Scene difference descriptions
• • • •

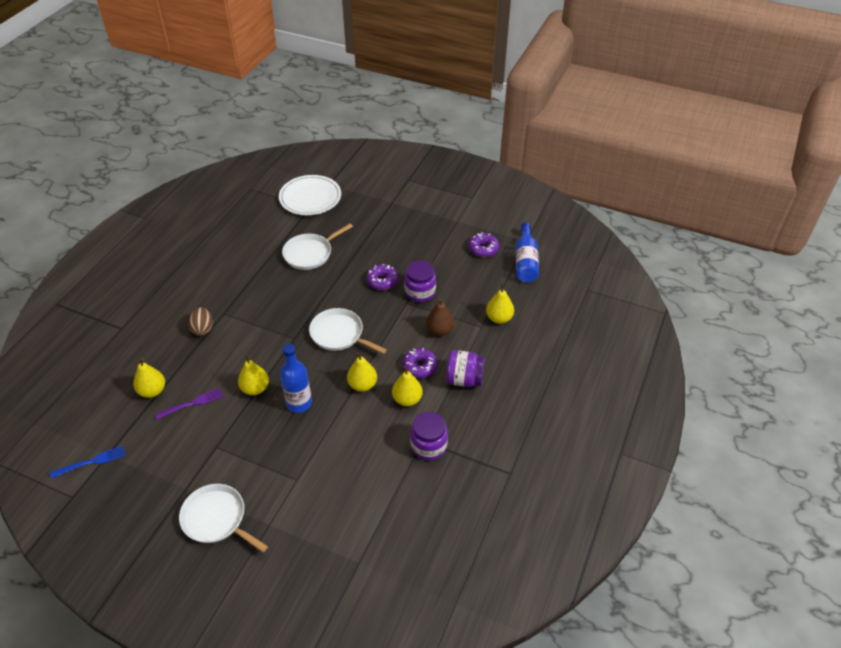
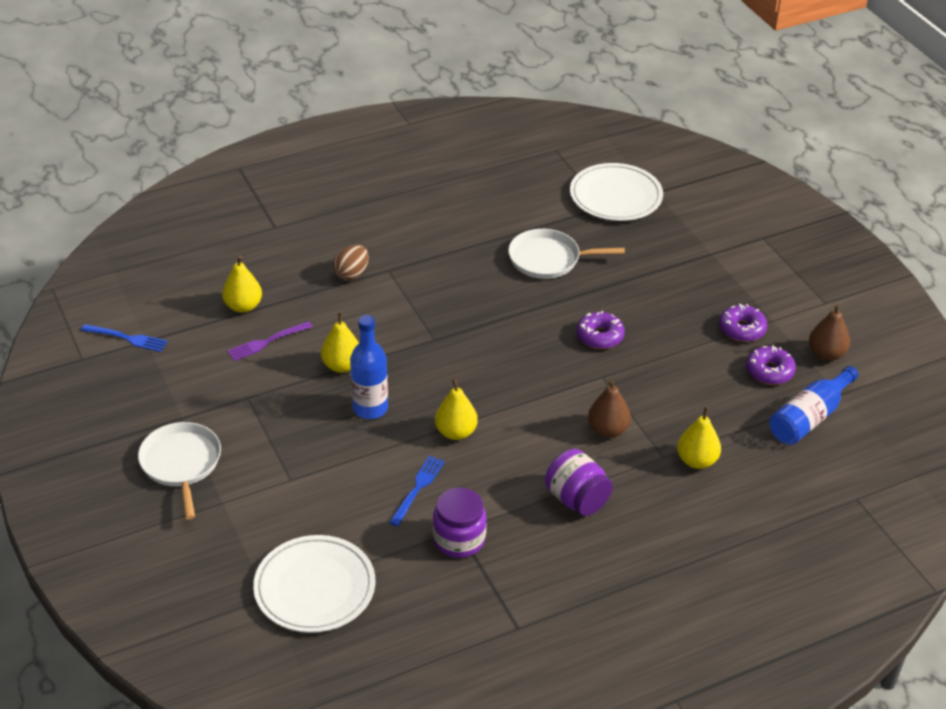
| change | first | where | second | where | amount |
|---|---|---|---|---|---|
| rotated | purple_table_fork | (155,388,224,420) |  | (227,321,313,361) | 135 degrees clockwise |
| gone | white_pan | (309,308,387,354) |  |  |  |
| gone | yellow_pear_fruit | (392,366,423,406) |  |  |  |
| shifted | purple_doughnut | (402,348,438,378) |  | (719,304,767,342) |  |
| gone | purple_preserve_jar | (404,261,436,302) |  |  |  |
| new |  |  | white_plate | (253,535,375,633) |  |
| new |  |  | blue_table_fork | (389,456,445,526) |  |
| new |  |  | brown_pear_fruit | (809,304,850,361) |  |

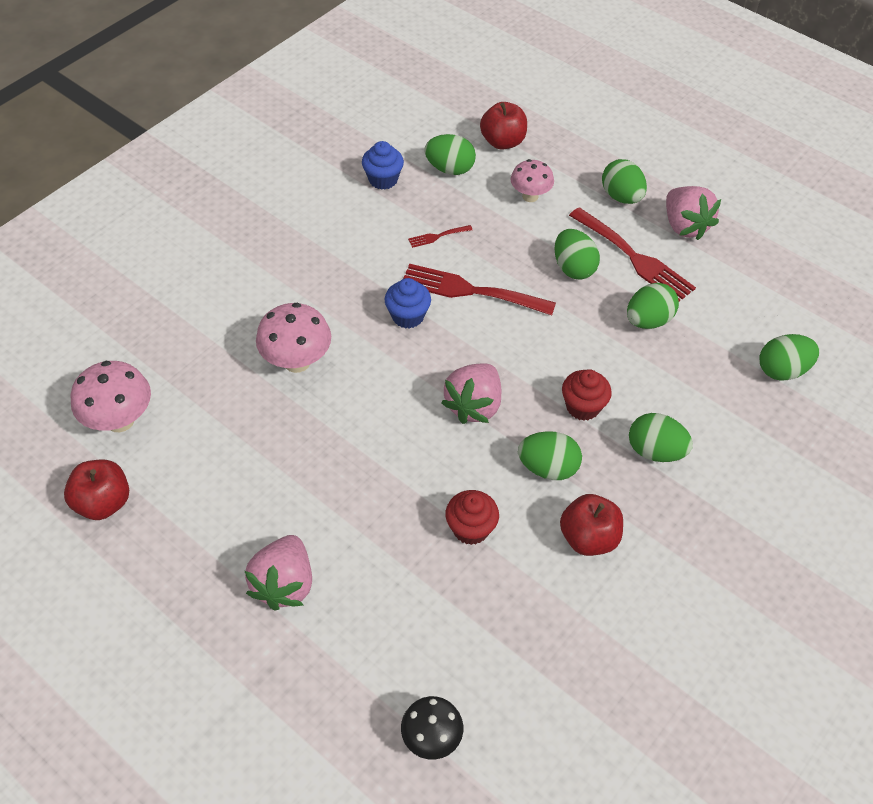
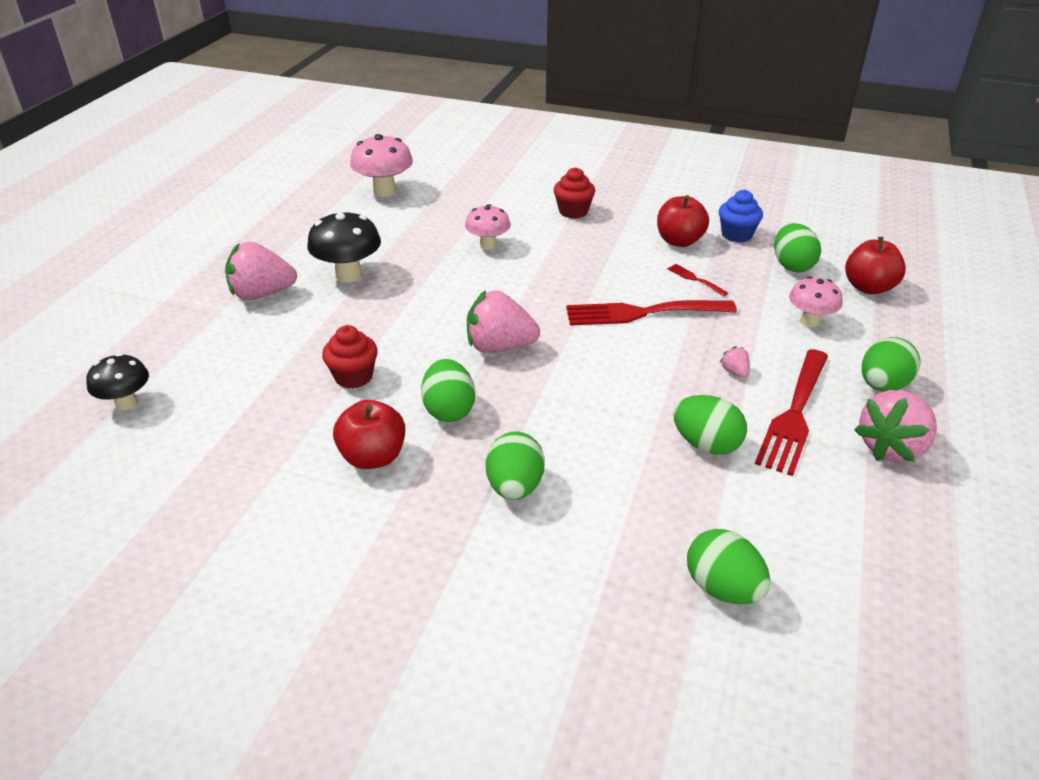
| change | first | where | second | where | amount |
|---|---|---|---|---|---|
| shifted | scarlet_apple_fruit | (64,460,129,520) |  | (657,195,709,247) |  |
| scaled | rose-pink_fungus | (256,303,331,373) |  | (465,204,511,250) | x0.67 |
| gone | blue_fairy_cake | (385,278,431,329) |  |  |  |
| rotated | scarlet_table_fork | (403,264,556,315) |  | (566,300,737,326) | 90 degrees counterclockwise |
| swapped | leaf-green_toy_egg | (554,229,600,279) | rose-pink_strawberry | (720,346,750,378) |  |
| shifted | scarlet_fairy_cake | (562,369,612,421) |  | (554,167,595,219) |  |
| new |  |  | ebony_fungus | (307,211,381,283) |  |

• • • •

**WORK REQUEST:**
Output nothing except an exact copy of the records above, with the images left out.

**COMPLETED EXERCISE:**
| change | first | where | second | where | amount |
|---|---|---|---|---|---|
| rotated | purple_table_fork | (155,388,224,420) |  | (227,321,313,361) | 135 degrees clockwise |
| gone | white_pan | (309,308,387,354) |  |  |  |
| gone | yellow_pear_fruit | (392,366,423,406) |  |  |  |
| shifted | purple_doughnut | (402,348,438,378) |  | (719,304,767,342) |  |
| gone | purple_preserve_jar | (404,261,436,302) |  |  |  |
| new |  |  | white_plate | (253,535,375,633) |  |
| new |  |  | blue_table_fork | (389,456,445,526) |  |
| new |  |  | brown_pear_fruit | (809,304,850,361) |  |

| change | first | where | second | where | amount |
|---|---|---|---|---|---|
| shifted | scarlet_apple_fruit | (64,460,129,520) |  | (657,195,709,247) |  |
| scaled | rose-pink_fungus | (256,303,331,373) |  | (465,204,511,250) | x0.67 |
| gone | blue_fairy_cake | (385,278,431,329) |  |  |  |
| rotated | scarlet_table_fork | (403,264,556,315) |  | (566,300,737,326) | 90 degrees counterclockwise |
| swapped | leaf-green_toy_egg | (554,229,600,279) | rose-pink_strawberry | (720,346,750,378) |  |
| shifted | scarlet_fairy_cake | (562,369,612,421) |  | (554,167,595,219) |  |
| new |  |  | ebony_fungus | (307,211,381,283) |  |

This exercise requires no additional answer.